Work order:
Could you write out the records below exactly as they appear?

----------------------------------------

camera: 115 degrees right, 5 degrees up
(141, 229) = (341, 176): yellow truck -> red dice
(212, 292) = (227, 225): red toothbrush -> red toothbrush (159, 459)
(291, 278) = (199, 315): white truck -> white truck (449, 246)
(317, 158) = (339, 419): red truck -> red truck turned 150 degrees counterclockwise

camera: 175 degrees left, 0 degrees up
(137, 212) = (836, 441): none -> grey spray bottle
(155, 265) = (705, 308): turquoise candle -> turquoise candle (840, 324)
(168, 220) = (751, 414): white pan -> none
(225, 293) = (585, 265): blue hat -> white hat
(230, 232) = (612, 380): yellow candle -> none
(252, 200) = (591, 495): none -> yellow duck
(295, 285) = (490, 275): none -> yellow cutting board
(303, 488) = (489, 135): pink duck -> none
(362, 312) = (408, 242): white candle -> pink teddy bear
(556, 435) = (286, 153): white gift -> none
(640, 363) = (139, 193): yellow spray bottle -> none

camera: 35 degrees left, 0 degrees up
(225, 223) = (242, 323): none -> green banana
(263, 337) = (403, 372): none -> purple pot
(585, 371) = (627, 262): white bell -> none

----------------------------------------

Task result:
camera: 115 degrees right, 5 degrees up
(141, 229) = (341, 176): yellow truck -> red dice
(212, 292) = (227, 225): red toothbrush -> red toothbrush (159, 459)
(291, 278) = (199, 315): white truck -> white truck (449, 246)
(317, 158) = (339, 419): red truck -> red truck turned 150 degrees counterclockwise

camera: 175 degrees left, 0 degrees up
(137, 212) = (836, 441): none -> grey spray bottle
(155, 265) = (705, 308): turquoise candle -> turquoise candle (840, 324)
(168, 220) = (751, 414): white pan -> none
(225, 293) = (585, 265): blue hat -> white hat
(230, 232) = (612, 380): yellow candle -> none
(252, 200) = (591, 495): none -> yellow duck
(295, 285) = (490, 275): none -> yellow cutting board
(303, 488) = (489, 135): pink duck -> none
(362, 312) = (408, 242): white candle -> pink teddy bear
(556, 435) = (286, 153): white gift -> none
(640, 363) = (139, 193): yellow spray bottle -> none

camera: 35 degrees left, 0 degrees up
(225, 223) = (242, 323): none -> green banana
(263, 337) = (403, 372): none -> purple pot
(585, 371) = (627, 262): white bell -> none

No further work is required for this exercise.